[The task]:
Print the records below exactly, starting at the first line and stopping after the line that contains "[(0,389),(8,389),(8,407),(0,407),(0,389)]". Leave out any pictures.

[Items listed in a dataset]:
———

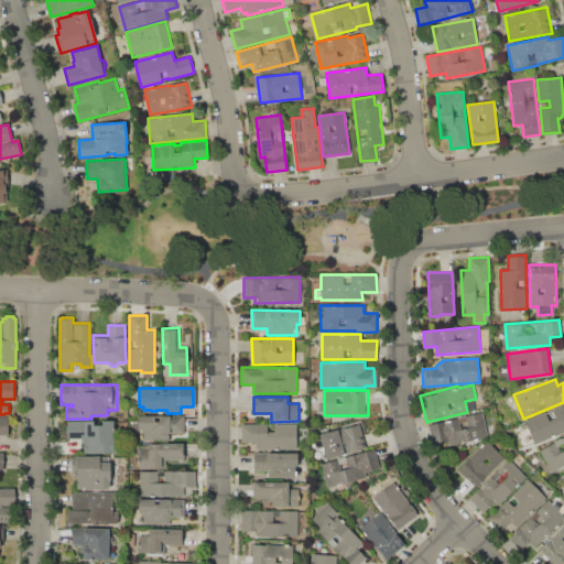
[(524,421),(563,404),(563,433),(534,445),(524,421)]
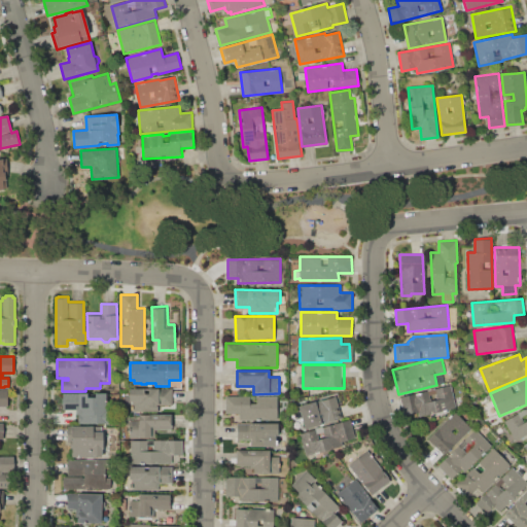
[(399,397),(427,391),(427,389),(435,388),(435,389),(451,385),(456,409),(419,417),(418,413),(403,416),(399,397)]
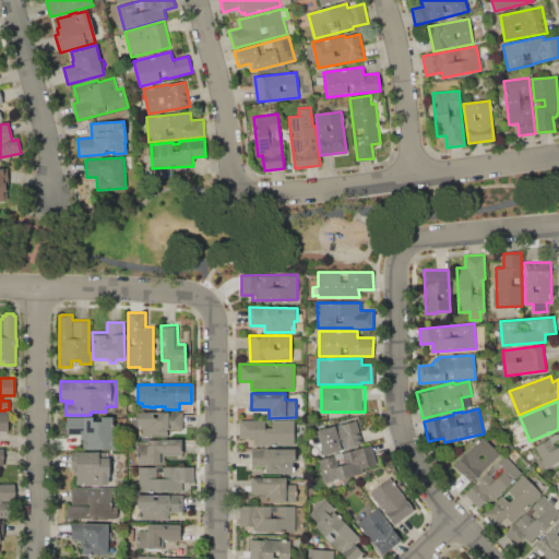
[(137,412),(182,412),(182,429),(167,429),(167,436),(140,436),(140,425),(137,425),(137,412)]
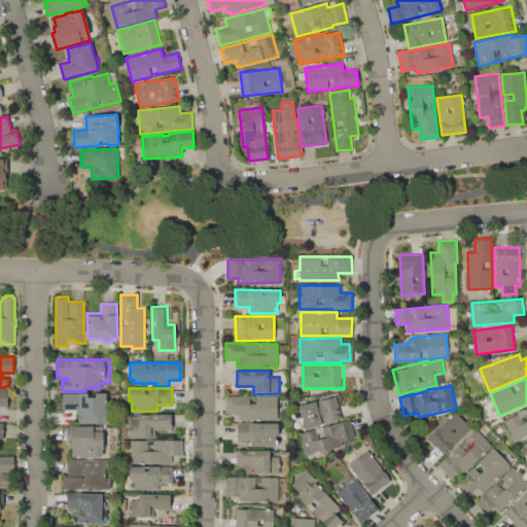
[(0,389),(8,389),(8,407),(0,407),(0,389)]
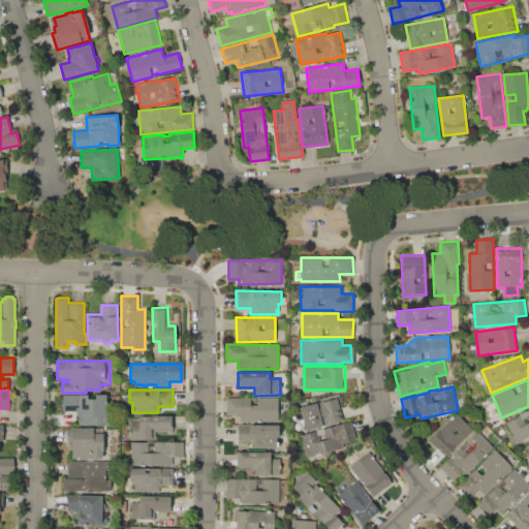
[(63,395),(88,395),(88,399),(95,399),(95,395),(106,395),(106,412),(109,412),(109,427),(89,427),(89,425),(79,425),(79,415),(75,415),(75,411),(63,411),(63,395)]
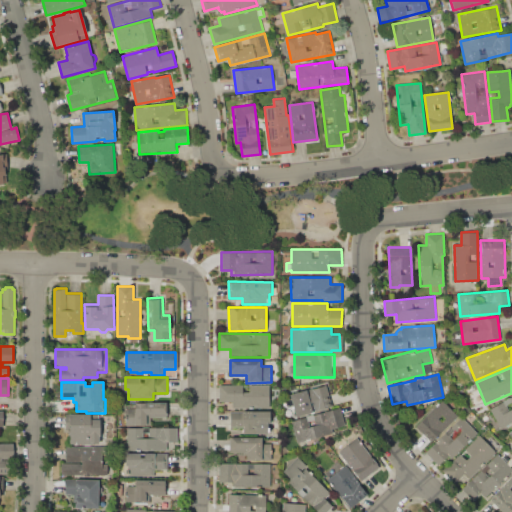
[(298,389),(301,389),(326,383),(332,406),(297,416),(294,407),(287,409),(284,398),(289,396),(288,393),(291,390),(296,389),(298,389)]
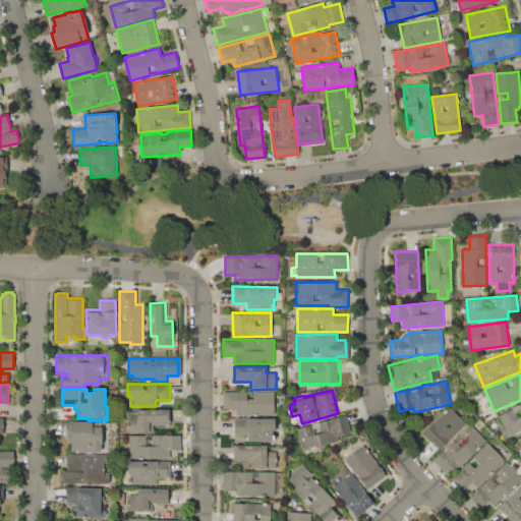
[(222,392),(275,392),(275,414),(236,415),(236,408),(222,408),(222,392)]
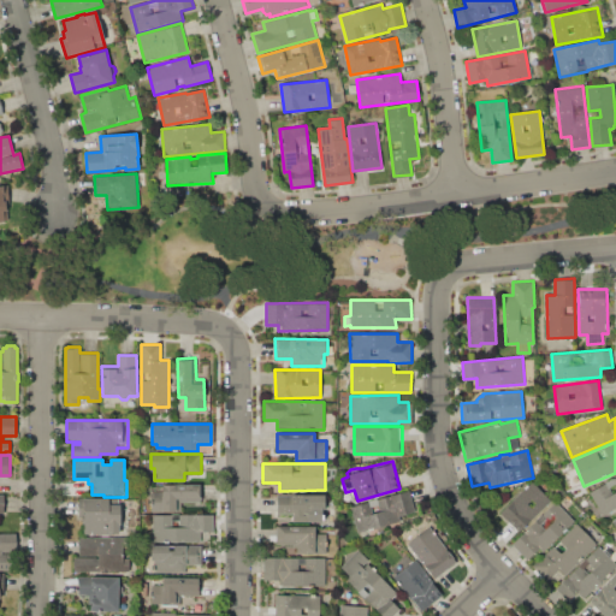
[(590,493),(605,484),(604,483),(612,478),(614,479),(615,477),(615,508),(603,516),(590,493)]
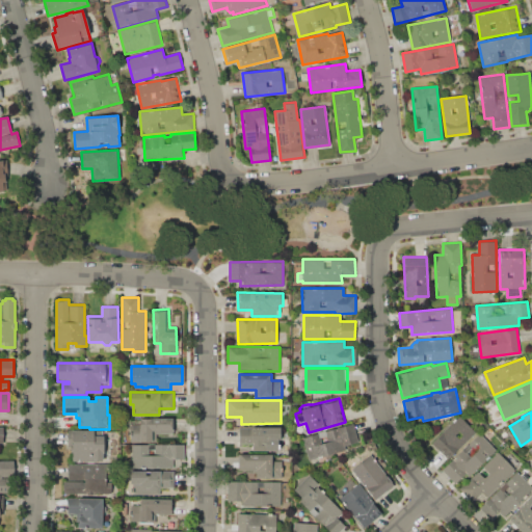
[(431,443),(460,416),(476,433),(448,460),(431,443)]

———

[Answer to the exercise]:
[(524,421),(563,404),(563,433),(534,445),(524,421)]
[(399,397),(427,391),(427,389),(435,388),(435,389),(451,385),(456,409),(419,417),(418,413),(403,416),(399,397)]
[(137,412),(182,412),(182,429),(167,429),(167,436),(140,436),(140,425),(137,425),(137,412)]
[(0,389),(8,389),(8,407),(0,407),(0,389)]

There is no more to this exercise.